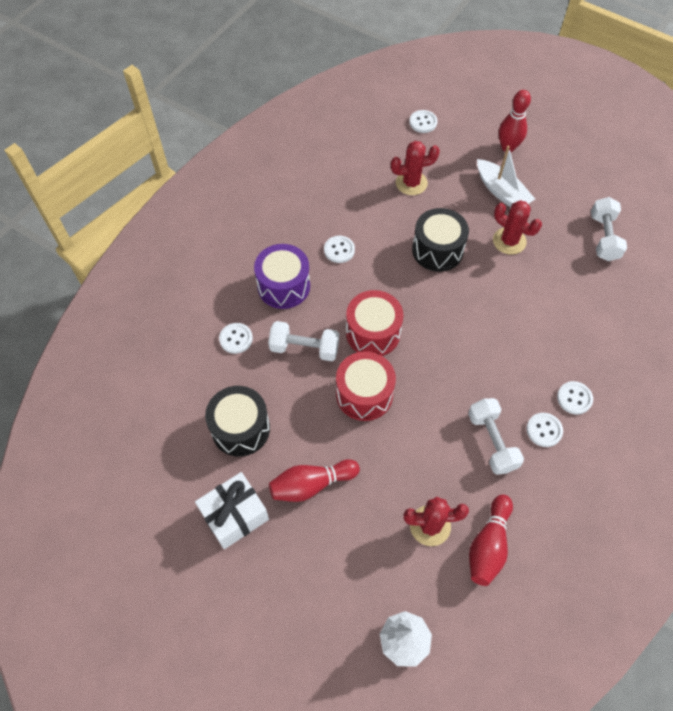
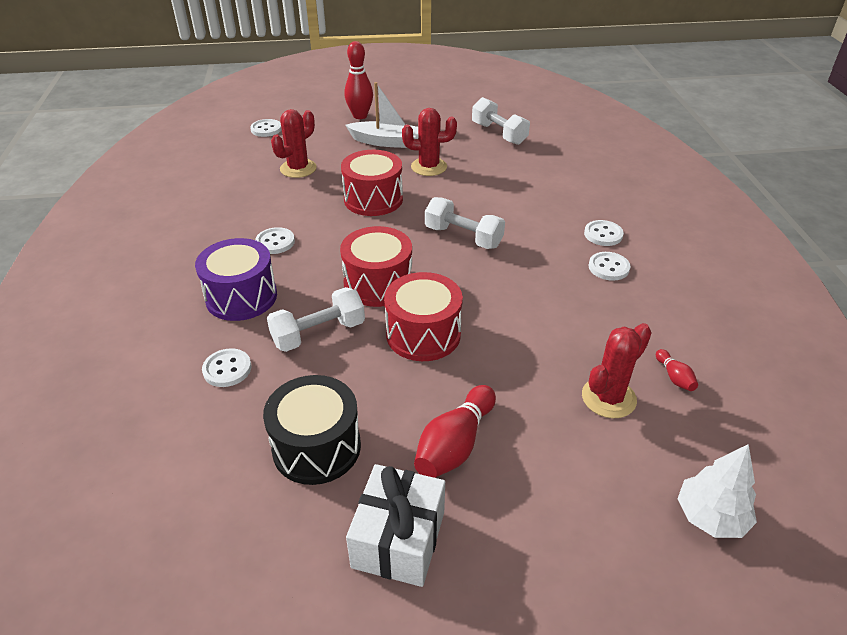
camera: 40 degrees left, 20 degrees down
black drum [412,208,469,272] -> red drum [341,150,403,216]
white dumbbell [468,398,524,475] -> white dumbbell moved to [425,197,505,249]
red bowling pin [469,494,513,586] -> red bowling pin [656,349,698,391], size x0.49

---

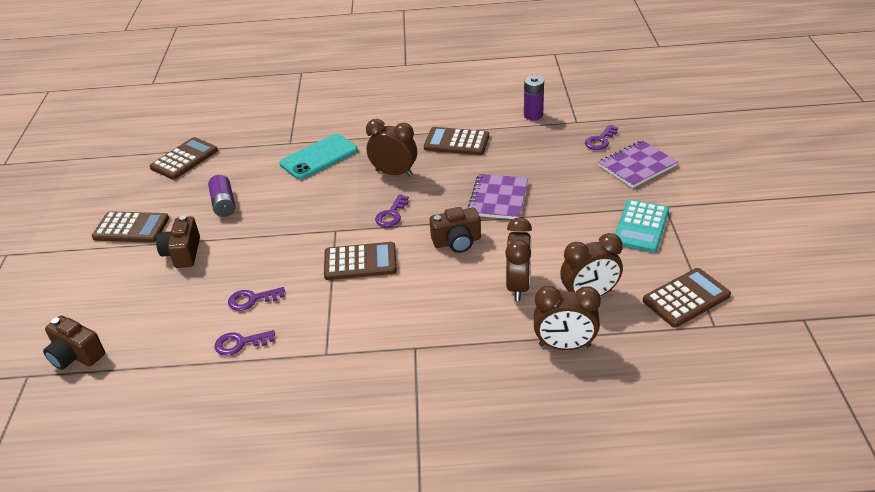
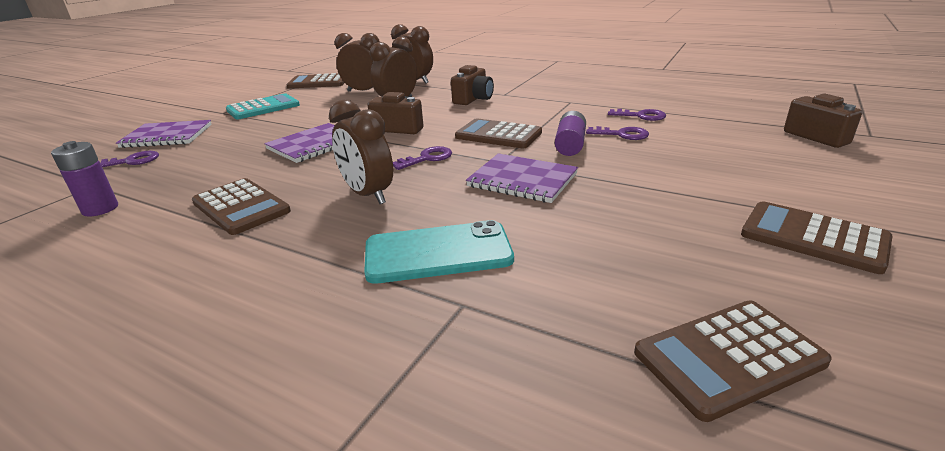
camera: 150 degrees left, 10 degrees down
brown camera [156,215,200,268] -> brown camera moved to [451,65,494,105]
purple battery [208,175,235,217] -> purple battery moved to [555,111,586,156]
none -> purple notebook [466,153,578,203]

● **Activity**
Restate word for word the entries above from the line with "white dumbbell [468,398,524,475]" through the line with "red bowling pin [469,494,513,586]", inclusive, leaving out everything else.

● **Exercise answer**
white dumbbell [468,398,524,475] -> white dumbbell moved to [425,197,505,249]
red bowling pin [469,494,513,586] -> red bowling pin [656,349,698,391], size x0.49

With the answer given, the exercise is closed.